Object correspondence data
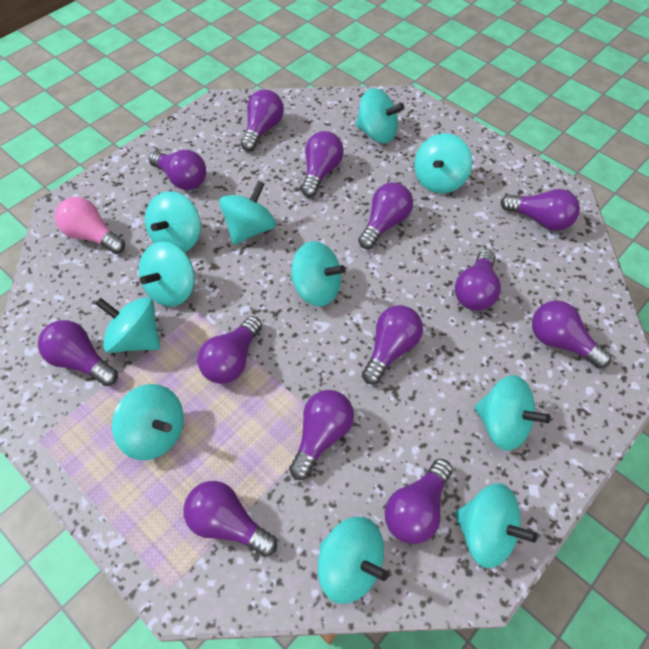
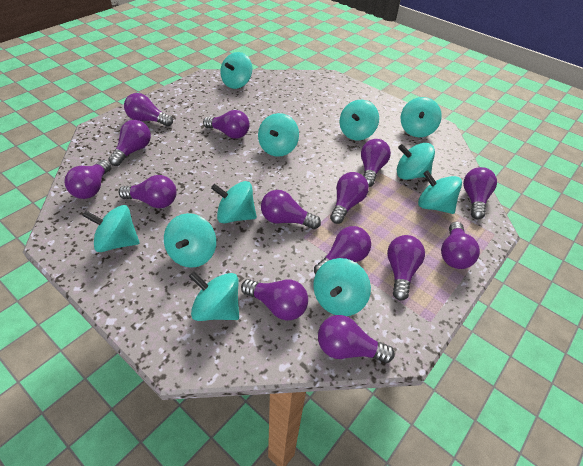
pink light bulb: 1 -> 0
purple light bulb: 13 -> 14

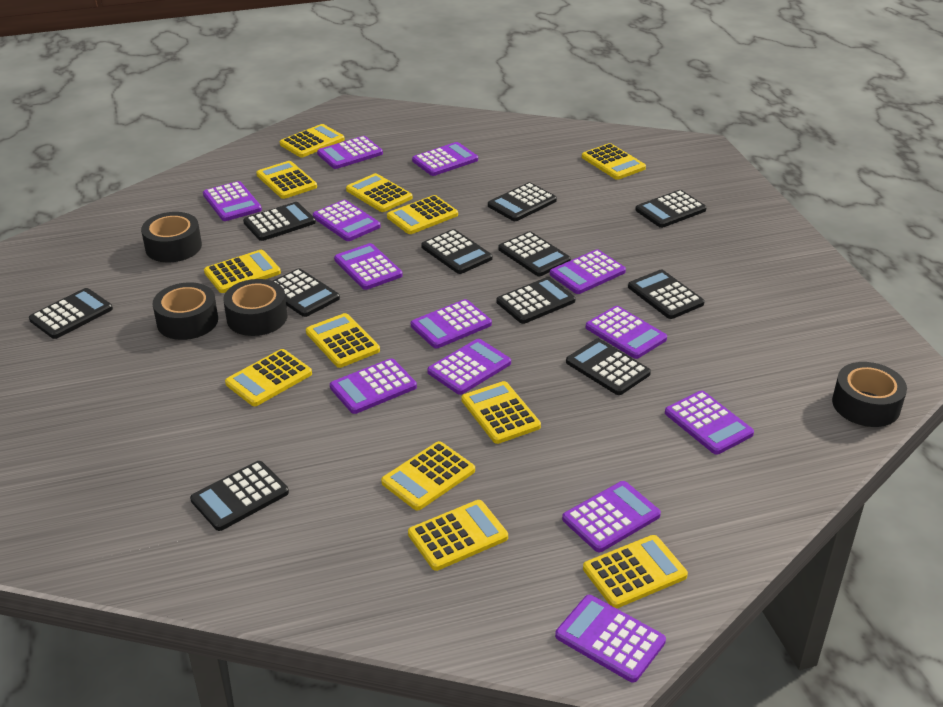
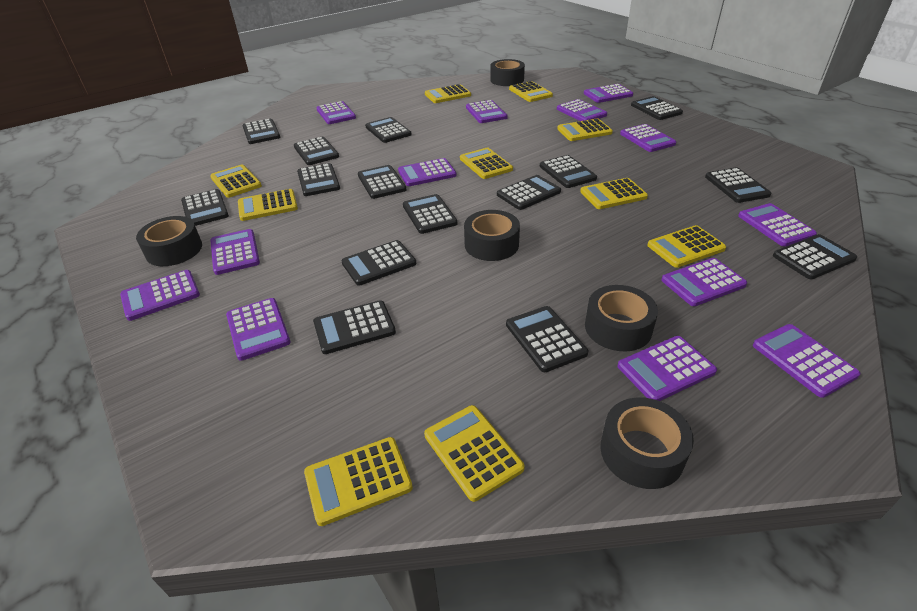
black calculator: 11 -> 15
black tape: 4 -> 5
yellow calculator: 12 -> 10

Exercise directions.
Print exactly the lines from the one with "black calculator: 11 -> 15" through the end of the data, inclusive.

Output of the task.
black calculator: 11 -> 15
black tape: 4 -> 5
yellow calculator: 12 -> 10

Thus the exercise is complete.